→ **Scene image comparisons**:
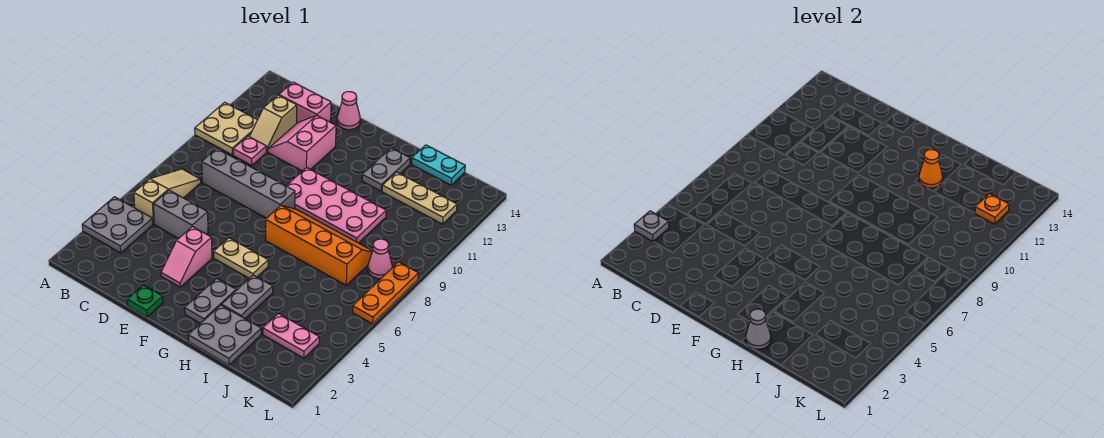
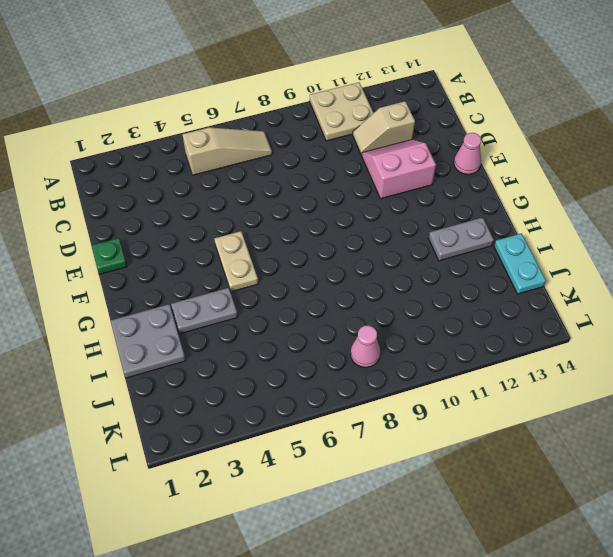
none -> grey plate A3:B4 level 1
none -> grey brick C5:D5 level 1
none -> grey brick C8:F8 level 1

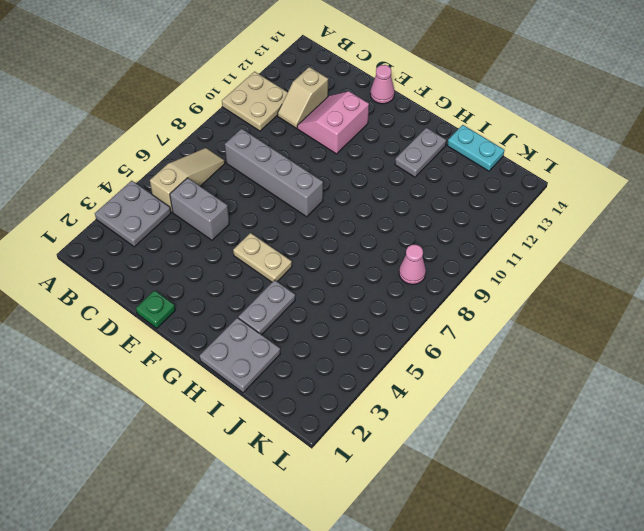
none -> pink plate C10 level 1
none -> pink brick C13:D13 level 1
none -> pink slope E3:E4 level 1 top 4

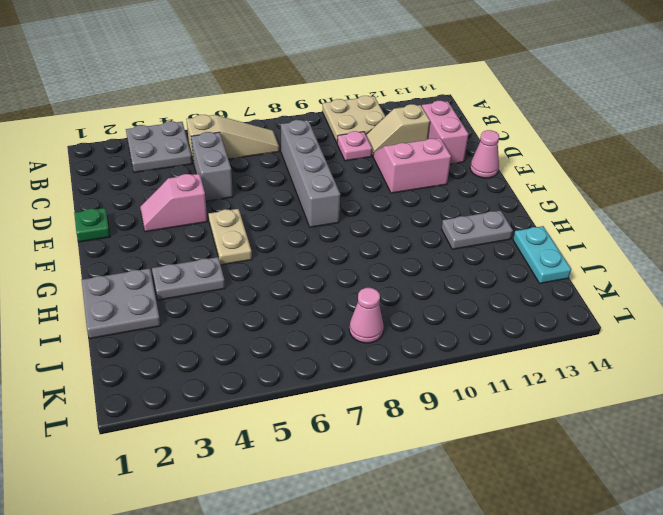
none -> pink plate F9:I10 level 1
none -> grey plate G2:G3 level 1
none -> orange slope G7:J8 level 1 top 7

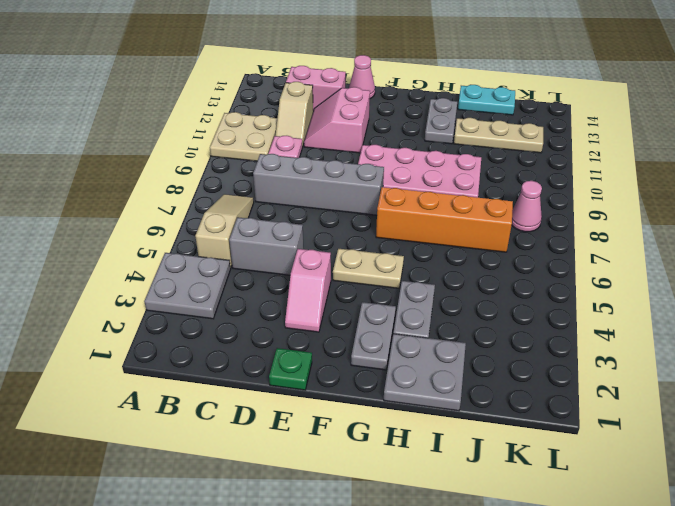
none -> pink plate J3:K3 level 1
none -> orange plate L6:L8 level 1
none -> grey plate A3 level 2

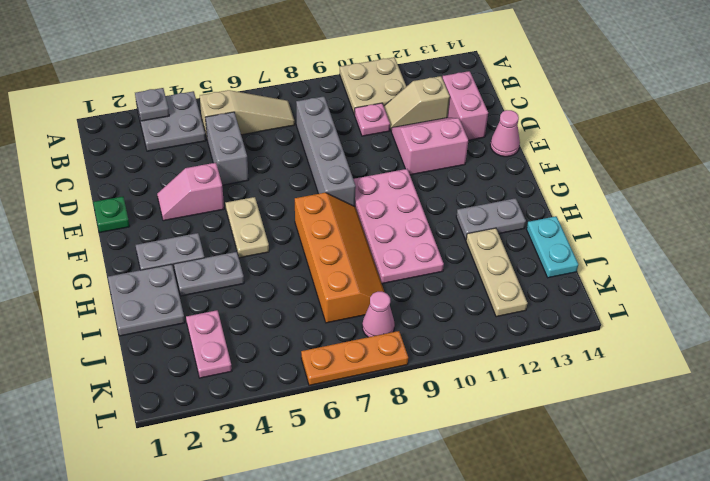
none -> grey cone H1 level 2
none -> orange cone H12 level 2
none -> orange plate K12 level 2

→ **WORK TO COMPLETE**: Please reproduce the entries above exactly, omitting every picture.

→ **THE COMPLETED TASK**:
none -> grey plate A3:B4 level 1
none -> grey brick C5:D5 level 1
none -> grey brick C8:F8 level 1

none -> pink plate C10 level 1
none -> pink brick C13:D13 level 1
none -> pink slope E3:E4 level 1 top 4

none -> pink plate F9:I10 level 1
none -> grey plate G2:G3 level 1
none -> orange slope G7:J8 level 1 top 7

none -> pink plate J3:K3 level 1
none -> orange plate L6:L8 level 1
none -> grey plate A3 level 2

none -> grey cone H1 level 2
none -> orange cone H12 level 2
none -> orange plate K12 level 2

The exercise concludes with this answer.